▶ [TASK OBJECTIVE]
Transcribe the records below verbatim, leaving out the pictures.

[Opening SUPPLIED RECORDS section]

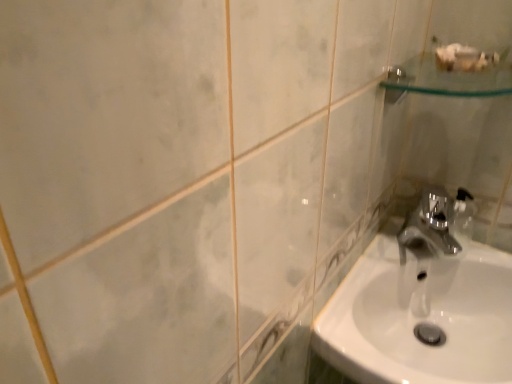
I want to click on white glossy sink at lower right, so click(x=423, y=303).

Image resolution: width=512 pixels, height=384 pixels. Describe the element at coordinates (423, 303) in the screenshot. I see `white glossy sink at lower right` at that location.

Image resolution: width=512 pixels, height=384 pixels. What are the coordinates of `white glossy sink at lower right` in the screenshot? It's located at (423, 303).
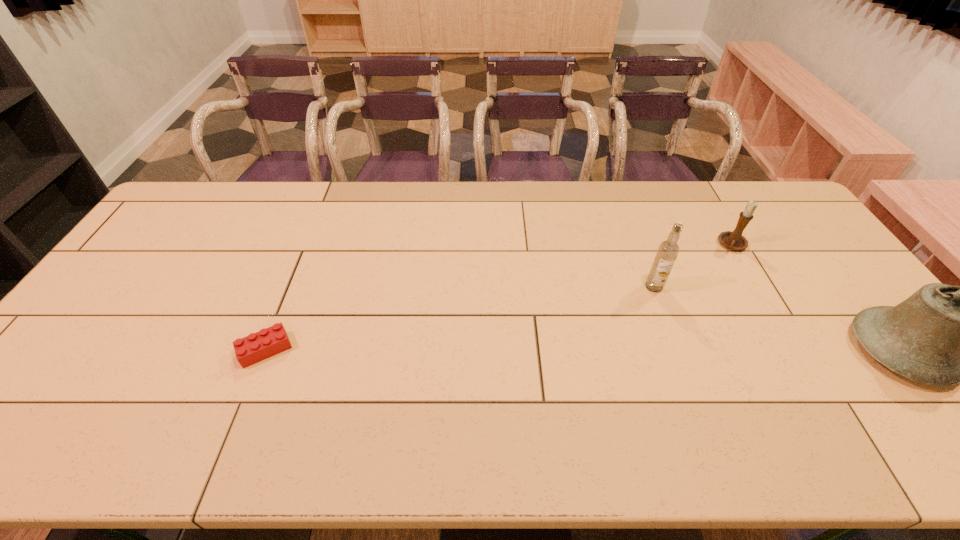
Image resolution: width=960 pixels, height=540 pixels. Identify the location of vacant space located 0.400m on the side of the farthest object with the handle. (668, 327).

Where is `blank space located on the side of the farthest object with the handle`? The image size is (960, 540). blank space located on the side of the farthest object with the handle is located at coordinates pos(708,276).

This screenshot has height=540, width=960. Find the location of `vacant point located on the side of the farthest object with the handle`. vacant point located on the side of the farthest object with the handle is located at coordinates (700, 287).

You are a GUI agent. You are given a task and a screenshot of the screen. Output one action in this format:
    pyautogui.click(x=<x>, y=<y>)
    Task: Click on the vacant space at the far edge of the desktop
    The height and width of the screenshot is (540, 960).
    Given the screenshot: What is the action you would take?
    pyautogui.click(x=274, y=216)

In the image, there is a desktop. At what (x,y) coordinates should I click in order to perform the action: click on vacant space at the near edge. Please return your answer as a coordinate pair (x, y). Looking at the image, I should click on pos(432,394).

This screenshot has height=540, width=960. Find the location of `vacant space at the left edge of the desktop`. vacant space at the left edge of the desktop is located at coordinates (204, 227).

This screenshot has height=540, width=960. In the image, there is a desktop. Identify the location of vacant space at the right edge. (807, 274).

Where is `vacant space at the far right corner of the desktop`? vacant space at the far right corner of the desktop is located at coordinates click(769, 221).

Image resolution: width=960 pixels, height=540 pixels. Identify the location of free space that is in between the shortest object and the farthest object. (499, 297).

Where is `free space between the farthest object and the leftmost object`? The height and width of the screenshot is (540, 960). free space between the farthest object and the leftmost object is located at coordinates click(x=499, y=297).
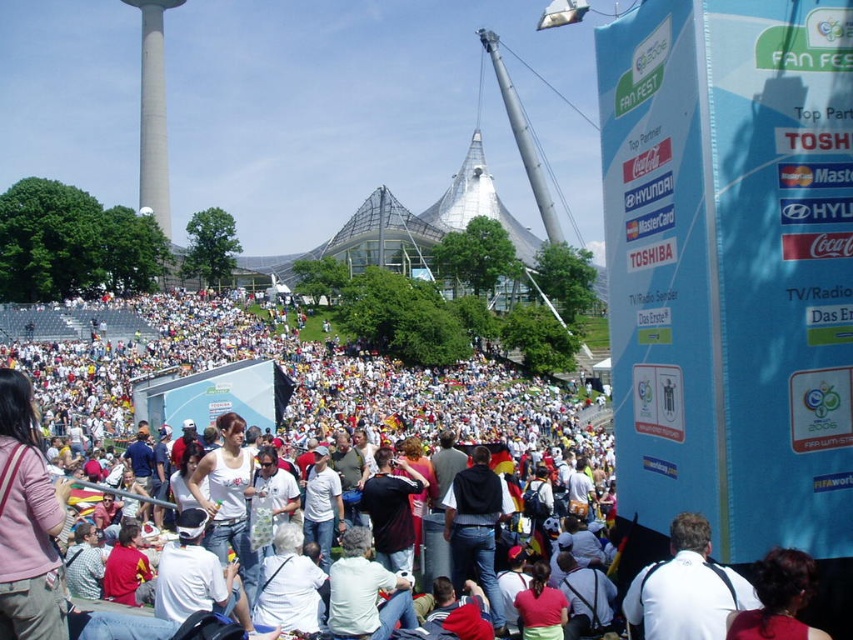
Question: Which of the following is the closest to the observer?

Choices:
 (A) tap(73, 401)
 (B) tap(759, 593)

Answer: (B)

Question: Does smooth concrete tower at upper left have a lesser width compared to dark red hair at center?

Choices:
 (A) yes
 (B) no

Answer: (B)

Question: Observing the image, what is the correct spatial positioning of white casual clothing at center in reference to white fabric shirt at center?

Choices:
 (A) left
 (B) right

Answer: (A)

Question: Can you confirm if white casual clothing at center is thinner than dark red hair at center?

Choices:
 (A) no
 (B) yes

Answer: (A)

Question: Which point is farther to the camera?

Choices:
 (A) (210, 396)
 (B) (770, 625)
 (C) (646, 630)
 (D) (173, 3)

Answer: (D)

Question: Which point is farther to the camera?

Choices:
 (A) smooth concrete tower at upper left
 (B) white fabric shirt at center
 (C) dark red hair at center
 (D) white casual clothing at center

Answer: (A)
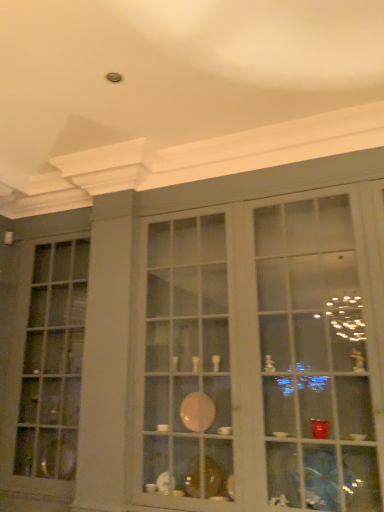
Question: In the image, is matte glass cabinet at center on the left side or the right side of matte glass window at left?

Choices:
 (A) right
 (B) left

Answer: (A)

Question: Is matte glass cabinet at center wider or thinner than matte glass window at left?

Choices:
 (A) thin
 (B) wide

Answer: (B)

Question: From their relative heights in the image, would you say matte glass cabinet at center is taller or shorter than matte glass window at left?

Choices:
 (A) short
 (B) tall

Answer: (A)

Question: Is matte glass window at left spatially inside matte glass cabinet at center, or outside of it?

Choices:
 (A) outside
 (B) inside

Answer: (A)

Question: From a real-world perspective, relative to matte glass cabinet at center, is matte glass window at left vertically above or below?

Choices:
 (A) below
 (B) above

Answer: (A)

Question: Is point pos(64,453) closer or farther from the camera than point pos(190,234)?

Choices:
 (A) farther
 (B) closer

Answer: (B)

Question: From the image's perspective, is matte glass window at left positioned above or below matte glass cabinet at center?

Choices:
 (A) above
 (B) below

Answer: (B)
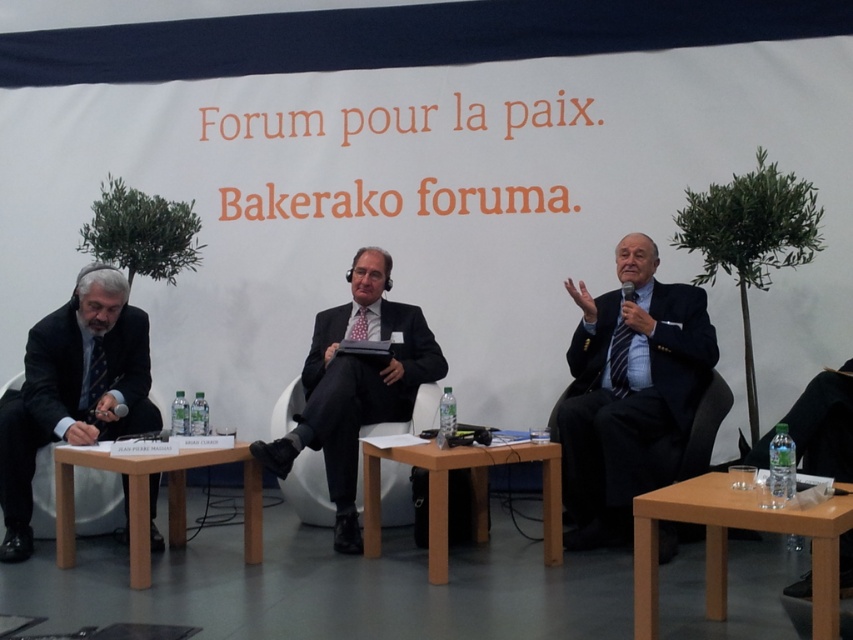
Based on the photo, you are an attendee at the Peace Forum event. You notice two points marked on the floor in the conference hall. The first point is at coordinates point (x=403, y=384) and the second at point (x=556, y=506). If you are standing at the second point, which direction should you move to reach the first point?

To reach point (x=403, y=384) from point (x=556, y=506), you should move towards the lower left direction since point (x=403, y=384) is behind point (x=556, y=506).

Based on the photo, you are an event organizer who needs to adjust seating arrangements. The dark blue textured suit at center and the light brown wood table at center are both in the front row. Which one is taller?

The dark blue textured suit at center is much taller than the light brown wood table at center, so the dark blue textured suit at center is taller.

You are an event organizer who needs to adjust seating arrangements. The black matte suit at center and the light brown wooden table at center are currently positioned in a way that might block the speaker. Based on their heights, which one should you move to ensure the speaker can be seen clearly?

The black matte suit at center is taller than the light brown wooden table at center, so you should move the black matte suit at center to ensure the speaker can be seen clearly.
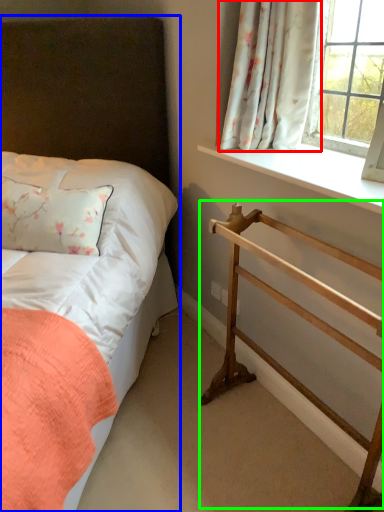
Question: Based on their relative distances, which object is farther from curtain (highlighted by a red box)? Choose from bed (highlighted by a blue box) and balustrade (highlighted by a green box).

Choices:
 (A) bed
 (B) balustrade

Answer: (A)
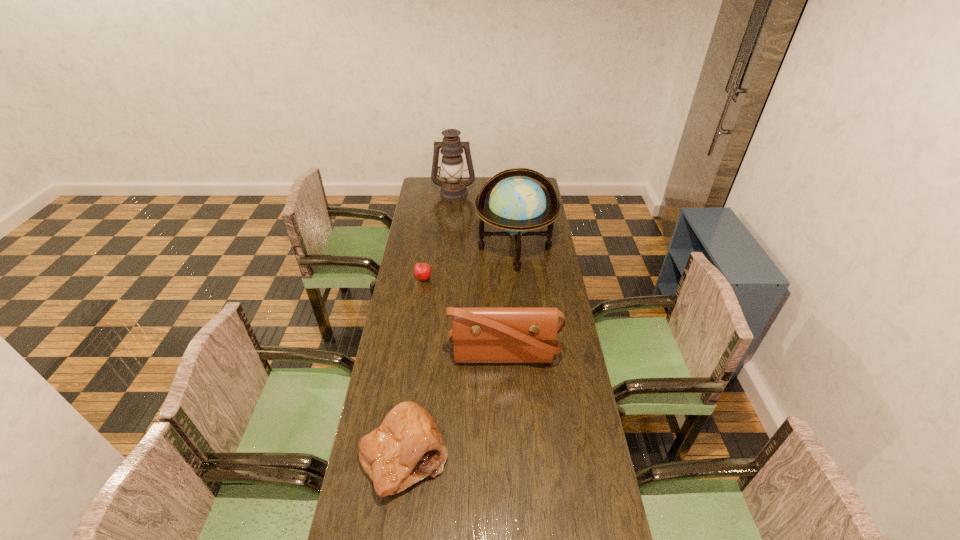
Locate an element on the screen. vacant area at the right edge is located at coordinates (535, 240).

You are a GUI agent. You are given a task and a screenshot of the screen. Output one action in this format:
    pyautogui.click(x=<x>, y=<y>)
    Task: Click on the vacant point at the far left corner
    The width and height of the screenshot is (960, 540).
    Given the screenshot: What is the action you would take?
    pyautogui.click(x=420, y=185)

What are the coordinates of `unoccupied area between the bread and the apple` in the screenshot? It's located at (414, 367).

You are a GUI agent. You are given a task and a screenshot of the screen. Output one action in this format:
    pyautogui.click(x=<x>, y=<y>)
    Task: Click on the vacant area that lies between the nearest object and the farthest object
    
    Given the screenshot: What is the action you would take?
    429,325

Locate an element on the screen. free space between the fourth tallest object and the third shortest object is located at coordinates (454, 406).

You are a GUI agent. You are given a task and a screenshot of the screen. Output one action in this format:
    pyautogui.click(x=<x>, y=<y>)
    Task: Click on the free space between the shortest object and the globe
    This screenshot has width=960, height=540.
    Given the screenshot: What is the action you would take?
    pyautogui.click(x=469, y=264)

This screenshot has width=960, height=540. Identify the location of object that ranks as the fourth closest to the globe. (407, 447).

Identify which object is the fourth closest to the apple. Please provide its 2D coordinates. Your answer should be formatted as a tuple, i.e. [(x, y)], where the tuple contains the x and y coordinates of a point satisfying the conditions above.

[(407, 447)]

[Closing SUPPLIED RECORDS section]

▶ [RESULT]
I want to click on white glossy sink at lower right, so click(x=423, y=303).

Image resolution: width=512 pixels, height=384 pixels. Describe the element at coordinates (423, 303) in the screenshot. I see `white glossy sink at lower right` at that location.

Image resolution: width=512 pixels, height=384 pixels. What are the coordinates of `white glossy sink at lower right` in the screenshot? It's located at (423, 303).
Image resolution: width=960 pixels, height=540 pixels. Identify the location of vacant space located 0.400m on the side of the farthest object with the handle. (668, 327).

Where is `blank space located on the side of the farthest object with the handle`? The image size is (960, 540). blank space located on the side of the farthest object with the handle is located at coordinates pos(708,276).

This screenshot has height=540, width=960. Find the location of `vacant point located on the side of the farthest object with the handle`. vacant point located on the side of the farthest object with the handle is located at coordinates (700, 287).

You are a GUI agent. You are given a task and a screenshot of the screen. Output one action in this format:
    pyautogui.click(x=<x>, y=<y>)
    Task: Click on the vacant space at the far edge of the desktop
    The height and width of the screenshot is (540, 960).
    Given the screenshot: What is the action you would take?
    pyautogui.click(x=274, y=216)

In the image, there is a desktop. At what (x,y) coordinates should I click in order to perform the action: click on vacant space at the near edge. Please return your answer as a coordinate pair (x, y). Looking at the image, I should click on pos(432,394).

This screenshot has height=540, width=960. Find the location of `vacant space at the left edge of the desktop`. vacant space at the left edge of the desktop is located at coordinates (204, 227).

This screenshot has height=540, width=960. In the image, there is a desktop. Identify the location of vacant space at the right edge. (807, 274).

Where is `vacant space at the far right corner of the desktop`? vacant space at the far right corner of the desktop is located at coordinates click(769, 221).

Image resolution: width=960 pixels, height=540 pixels. Identify the location of free space that is in between the shortest object and the farthest object. (499, 297).

Where is `free space between the farthest object and the leftmost object`? The height and width of the screenshot is (540, 960). free space between the farthest object and the leftmost object is located at coordinates click(x=499, y=297).
Question: Which of the following is the closest to the observer?

Choices:
 (A) tap(73, 401)
 (B) tap(759, 593)

Answer: (B)

Question: Does smooth concrete tower at upper left have a lesser width compared to dark red hair at center?

Choices:
 (A) yes
 (B) no

Answer: (B)

Question: Observing the image, what is the correct spatial positioning of white casual clothing at center in reference to white fabric shirt at center?

Choices:
 (A) left
 (B) right

Answer: (A)

Question: Can you confirm if white casual clothing at center is thinner than dark red hair at center?

Choices:
 (A) no
 (B) yes

Answer: (A)

Question: Which point is farther to the camera?

Choices:
 (A) (210, 396)
 (B) (770, 625)
 (C) (646, 630)
 (D) (173, 3)

Answer: (D)

Question: Which point is farther to the camera?

Choices:
 (A) smooth concrete tower at upper left
 (B) white fabric shirt at center
 (C) dark red hair at center
 (D) white casual clothing at center

Answer: (A)
Question: In the image, is matte glass cabinet at center on the left side or the right side of matte glass window at left?

Choices:
 (A) right
 (B) left

Answer: (A)

Question: Is matte glass cabinet at center wider or thinner than matte glass window at left?

Choices:
 (A) thin
 (B) wide

Answer: (B)

Question: From their relative heights in the image, would you say matte glass cabinet at center is taller or shorter than matte glass window at left?

Choices:
 (A) short
 (B) tall

Answer: (A)

Question: Is matte glass window at left spatially inside matte glass cabinet at center, or outside of it?

Choices:
 (A) outside
 (B) inside

Answer: (A)

Question: From a real-world perspective, relative to matte glass cabinet at center, is matte glass window at left vertically above or below?

Choices:
 (A) below
 (B) above

Answer: (A)

Question: Is point pos(64,453) closer or farther from the camera than point pos(190,234)?

Choices:
 (A) farther
 (B) closer

Answer: (B)

Question: From the image's perspective, is matte glass window at left positioned above or below matte glass cabinet at center?

Choices:
 (A) above
 (B) below

Answer: (B)
Based on the photo, you are an attendee at the Peace Forum event. You notice two points marked on the floor in the conference hall. The first point is at coordinates point (x=403, y=384) and the second at point (x=556, y=506). If you are standing at the second point, which direction should you move to reach the first point?

To reach point (x=403, y=384) from point (x=556, y=506), you should move towards the lower left direction since point (x=403, y=384) is behind point (x=556, y=506).

Based on the photo, you are an event organizer who needs to adjust seating arrangements. The dark blue textured suit at center and the light brown wood table at center are both in the front row. Which one is taller?

The dark blue textured suit at center is much taller than the light brown wood table at center, so the dark blue textured suit at center is taller.

You are an event organizer who needs to adjust seating arrangements. The black matte suit at center and the light brown wooden table at center are currently positioned in a way that might block the speaker. Based on their heights, which one should you move to ensure the speaker can be seen clearly?

The black matte suit at center is taller than the light brown wooden table at center, so you should move the black matte suit at center to ensure the speaker can be seen clearly.
Question: Based on their relative distances, which object is farther from curtain (highlighted by a red box)? Choose from bed (highlighted by a blue box) and balustrade (highlighted by a green box).

Choices:
 (A) bed
 (B) balustrade

Answer: (A)
Locate an element on the screen. vacant area at the right edge is located at coordinates (535, 240).

You are a GUI agent. You are given a task and a screenshot of the screen. Output one action in this format:
    pyautogui.click(x=<x>, y=<y>)
    Task: Click on the vacant point at the far left corner
    The width and height of the screenshot is (960, 540).
    Given the screenshot: What is the action you would take?
    pyautogui.click(x=420, y=185)

What are the coordinates of `unoccupied area between the bread and the apple` in the screenshot? It's located at (414, 367).

You are a GUI agent. You are given a task and a screenshot of the screen. Output one action in this format:
    pyautogui.click(x=<x>, y=<y>)
    Task: Click on the vacant area that lies between the nearest object and the farthest object
    
    Given the screenshot: What is the action you would take?
    429,325

Locate an element on the screen. free space between the fourth tallest object and the third shortest object is located at coordinates (454, 406).

You are a GUI agent. You are given a task and a screenshot of the screen. Output one action in this format:
    pyautogui.click(x=<x>, y=<y>)
    Task: Click on the free space between the shortest object and the globe
    This screenshot has width=960, height=540.
    Given the screenshot: What is the action you would take?
    pyautogui.click(x=469, y=264)

This screenshot has width=960, height=540. Identify the location of object that ranks as the fourth closest to the globe. (407, 447).

Identify which object is the fourth closest to the apple. Please provide its 2D coordinates. Your answer should be formatted as a tuple, i.e. [(x, y)], where the tuple contains the x and y coordinates of a point satisfying the conditions above.

[(407, 447)]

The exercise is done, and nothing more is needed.